Scene difference descriptions

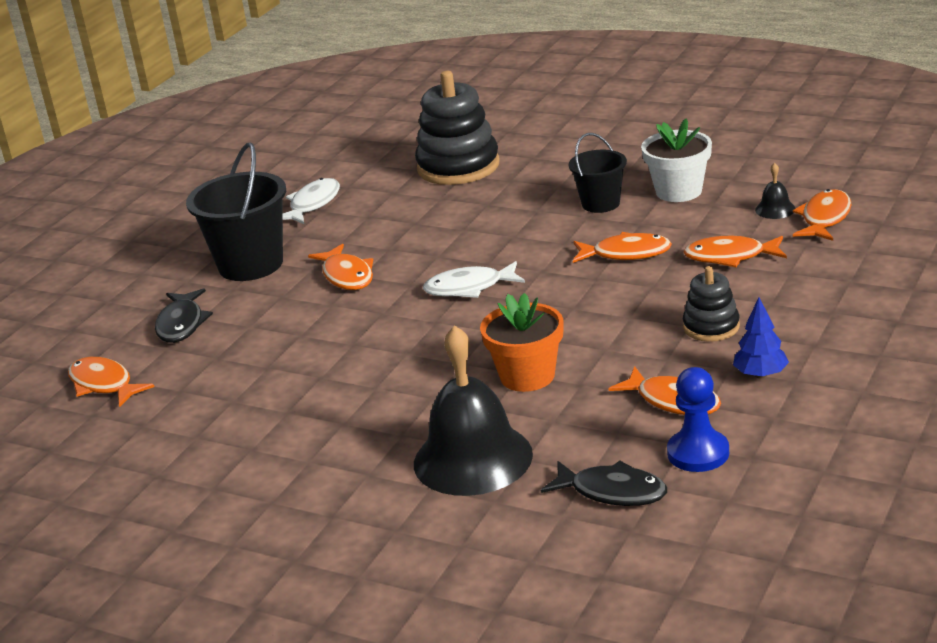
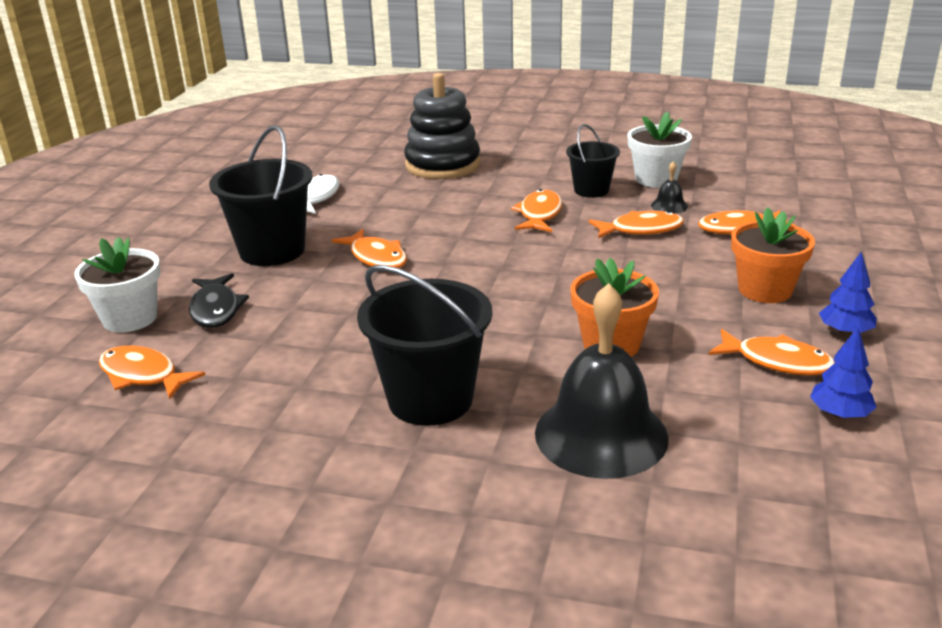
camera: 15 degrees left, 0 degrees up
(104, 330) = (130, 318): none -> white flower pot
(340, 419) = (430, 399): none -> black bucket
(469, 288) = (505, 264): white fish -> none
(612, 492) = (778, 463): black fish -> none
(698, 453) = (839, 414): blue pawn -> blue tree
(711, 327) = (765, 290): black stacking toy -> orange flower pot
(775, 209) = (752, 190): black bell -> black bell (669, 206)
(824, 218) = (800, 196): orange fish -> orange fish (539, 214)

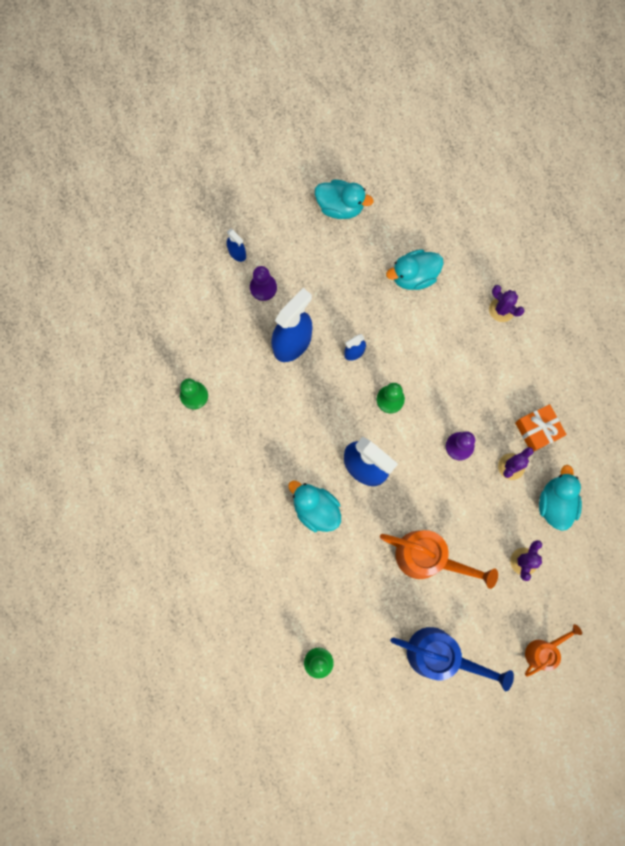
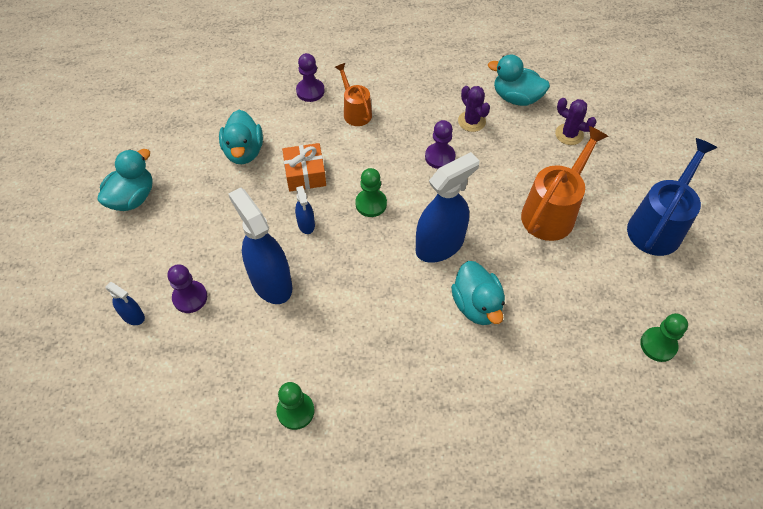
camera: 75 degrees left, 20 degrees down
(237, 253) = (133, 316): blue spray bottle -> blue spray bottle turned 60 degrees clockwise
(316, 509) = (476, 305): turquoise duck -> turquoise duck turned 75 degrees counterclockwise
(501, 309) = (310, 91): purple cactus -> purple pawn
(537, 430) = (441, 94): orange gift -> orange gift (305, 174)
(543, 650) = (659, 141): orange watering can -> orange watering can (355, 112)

**Work required:**
In the entries above, identify every line with the word "fish". Copy those lines.

**Written response:**
(469, 288) = (505, 264): white fish -> none
(612, 492) = (778, 463): black fish -> none
(824, 218) = (800, 196): orange fish -> orange fish (539, 214)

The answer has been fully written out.